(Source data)
<<<<

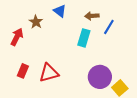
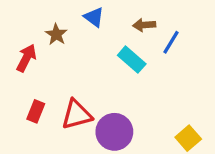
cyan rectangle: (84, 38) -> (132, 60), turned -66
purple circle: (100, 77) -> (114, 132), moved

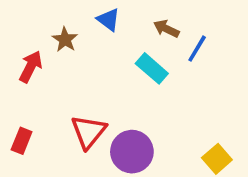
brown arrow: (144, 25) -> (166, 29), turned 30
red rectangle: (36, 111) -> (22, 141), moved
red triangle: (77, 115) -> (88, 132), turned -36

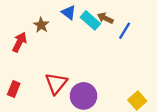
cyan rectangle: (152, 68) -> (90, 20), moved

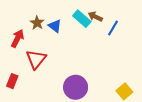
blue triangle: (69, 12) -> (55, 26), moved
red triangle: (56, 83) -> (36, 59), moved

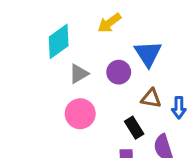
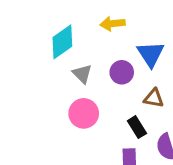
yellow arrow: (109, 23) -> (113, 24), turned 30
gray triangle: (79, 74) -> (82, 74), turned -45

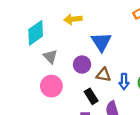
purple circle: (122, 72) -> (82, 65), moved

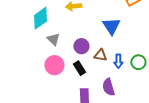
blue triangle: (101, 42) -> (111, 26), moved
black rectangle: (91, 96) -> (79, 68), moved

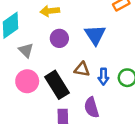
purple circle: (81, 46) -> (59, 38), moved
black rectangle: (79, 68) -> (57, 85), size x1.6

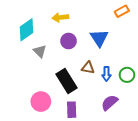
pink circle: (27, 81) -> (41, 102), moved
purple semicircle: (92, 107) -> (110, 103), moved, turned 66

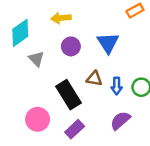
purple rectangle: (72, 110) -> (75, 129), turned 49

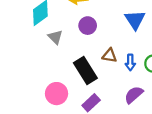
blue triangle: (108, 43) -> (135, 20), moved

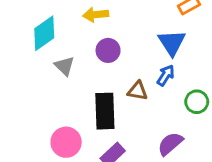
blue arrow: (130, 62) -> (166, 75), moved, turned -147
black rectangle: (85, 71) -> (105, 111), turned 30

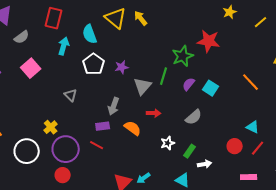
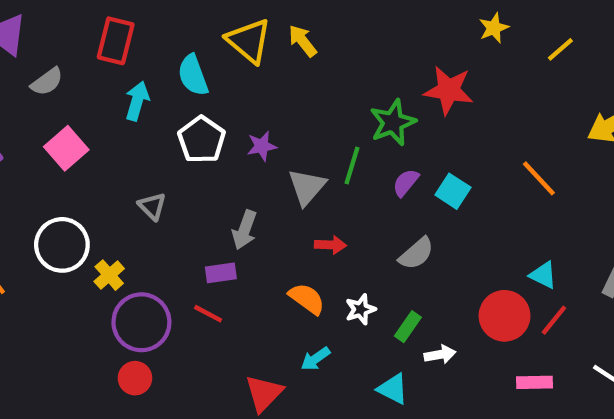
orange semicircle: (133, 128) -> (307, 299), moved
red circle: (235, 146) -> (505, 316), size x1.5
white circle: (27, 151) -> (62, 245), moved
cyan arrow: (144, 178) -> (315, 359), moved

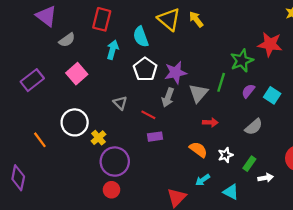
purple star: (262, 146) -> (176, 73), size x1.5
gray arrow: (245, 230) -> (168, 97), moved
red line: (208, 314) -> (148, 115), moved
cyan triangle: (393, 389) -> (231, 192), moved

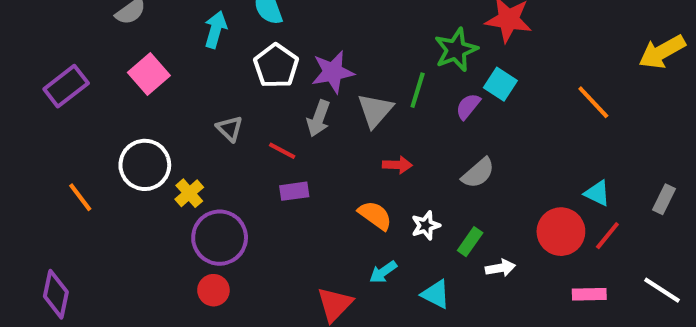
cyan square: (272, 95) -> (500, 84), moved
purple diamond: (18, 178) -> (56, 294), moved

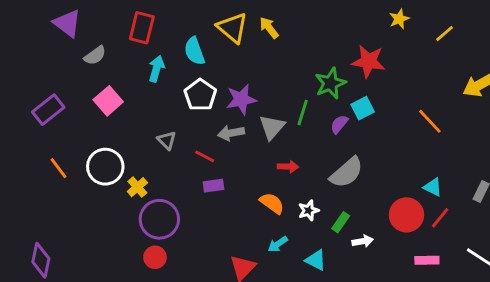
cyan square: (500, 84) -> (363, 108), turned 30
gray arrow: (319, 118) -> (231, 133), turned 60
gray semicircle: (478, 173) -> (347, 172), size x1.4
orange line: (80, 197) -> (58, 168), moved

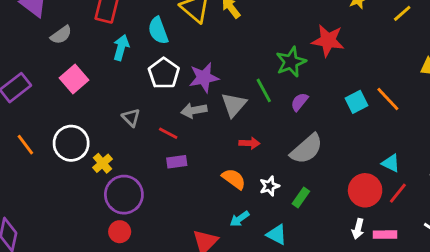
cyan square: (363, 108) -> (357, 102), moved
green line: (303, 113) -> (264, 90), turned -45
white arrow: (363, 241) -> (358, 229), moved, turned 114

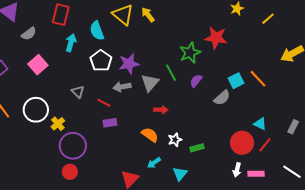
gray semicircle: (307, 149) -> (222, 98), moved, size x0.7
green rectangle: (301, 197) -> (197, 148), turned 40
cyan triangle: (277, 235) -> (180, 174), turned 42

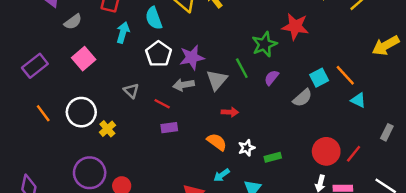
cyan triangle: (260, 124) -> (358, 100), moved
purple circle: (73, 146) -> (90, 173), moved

>>>>

To do: Look through the data above. Copy every line with the string "green" in it.

Task answer:
green line: (303, 113) -> (264, 90), turned -45
green rectangle: (301, 197) -> (197, 148), turned 40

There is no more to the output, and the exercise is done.